[Object transformation records]

····················

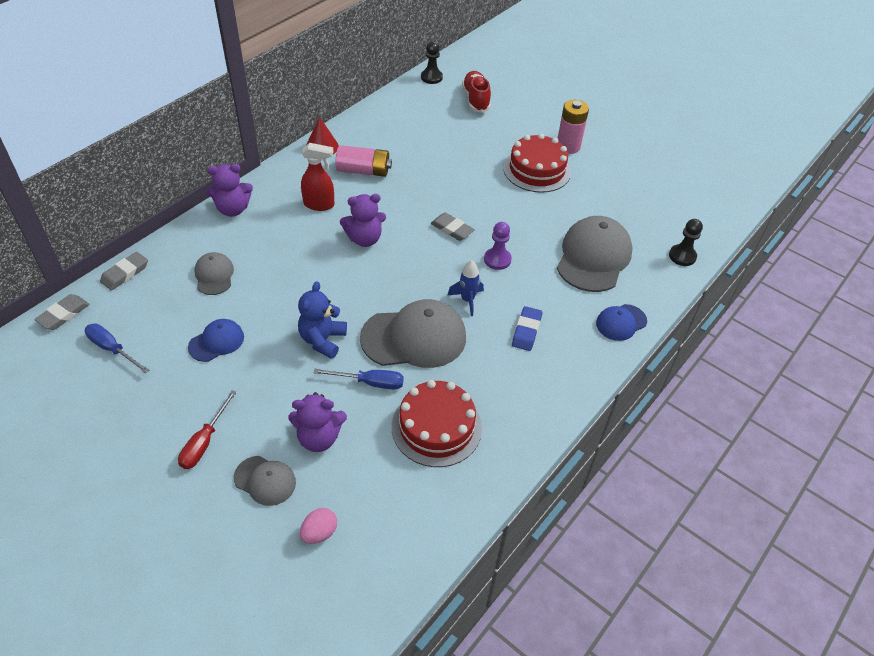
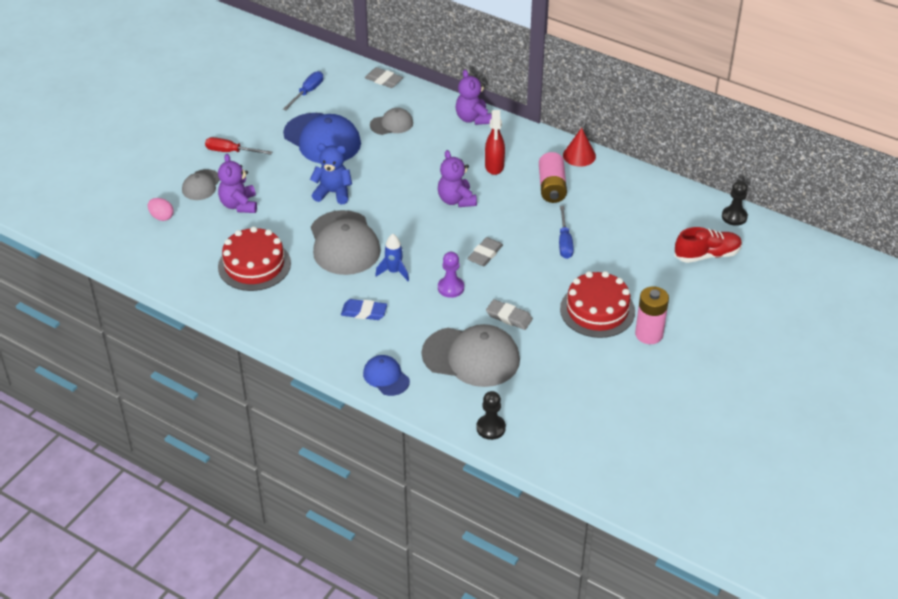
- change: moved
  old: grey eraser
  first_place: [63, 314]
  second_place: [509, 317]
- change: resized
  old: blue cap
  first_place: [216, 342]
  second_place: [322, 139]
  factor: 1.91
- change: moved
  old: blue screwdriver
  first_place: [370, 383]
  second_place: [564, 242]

····················

* **WHAT YOU ARE ASKED TO DO**: Give back all of the entries verbatim, but without pictures.

* **OUTPUT BELOW**:
- change: moved
  old: grey eraser
  first_place: [63, 314]
  second_place: [509, 317]
- change: resized
  old: blue cap
  first_place: [216, 342]
  second_place: [322, 139]
  factor: 1.91
- change: moved
  old: blue screwdriver
  first_place: [370, 383]
  second_place: [564, 242]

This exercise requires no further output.